• _PROMPT_
In the entries, find all lines that hold the word "across" and copy them.

Dataset excerpt:
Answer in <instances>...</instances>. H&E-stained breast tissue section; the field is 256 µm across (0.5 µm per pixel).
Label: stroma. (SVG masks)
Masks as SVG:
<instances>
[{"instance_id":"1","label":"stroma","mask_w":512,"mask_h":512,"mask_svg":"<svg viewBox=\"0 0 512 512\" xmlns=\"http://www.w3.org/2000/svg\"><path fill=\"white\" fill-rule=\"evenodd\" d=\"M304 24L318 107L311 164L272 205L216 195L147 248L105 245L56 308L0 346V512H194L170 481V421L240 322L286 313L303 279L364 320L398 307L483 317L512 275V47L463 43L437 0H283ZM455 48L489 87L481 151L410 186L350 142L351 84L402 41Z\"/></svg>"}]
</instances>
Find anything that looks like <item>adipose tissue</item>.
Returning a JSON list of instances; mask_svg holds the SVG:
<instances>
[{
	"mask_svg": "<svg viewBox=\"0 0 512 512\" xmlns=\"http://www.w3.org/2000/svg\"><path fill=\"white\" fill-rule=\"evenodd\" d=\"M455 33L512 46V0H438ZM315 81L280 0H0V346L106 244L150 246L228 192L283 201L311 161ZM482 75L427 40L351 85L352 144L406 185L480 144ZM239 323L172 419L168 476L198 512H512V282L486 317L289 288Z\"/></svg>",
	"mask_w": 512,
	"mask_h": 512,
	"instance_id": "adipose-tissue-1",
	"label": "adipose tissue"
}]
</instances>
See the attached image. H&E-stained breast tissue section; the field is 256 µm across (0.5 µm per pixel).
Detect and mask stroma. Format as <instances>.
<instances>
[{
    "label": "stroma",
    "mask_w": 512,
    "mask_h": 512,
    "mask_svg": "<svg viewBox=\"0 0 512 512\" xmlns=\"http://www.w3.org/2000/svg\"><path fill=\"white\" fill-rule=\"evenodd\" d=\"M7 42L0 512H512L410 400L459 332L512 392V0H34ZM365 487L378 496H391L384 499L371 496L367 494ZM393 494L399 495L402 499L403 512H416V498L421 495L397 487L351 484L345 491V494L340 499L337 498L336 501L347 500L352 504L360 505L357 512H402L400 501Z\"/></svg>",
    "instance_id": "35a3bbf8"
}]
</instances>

• _RESULT_
Answer in <instances>...</instances>. H&E-stained breast tissue section; the field is 256 µm across (0.5 µm per pixel).
See the attached image. H&E-stained breast tissue section; the field is 256 µm across (0.5 µm per pixel).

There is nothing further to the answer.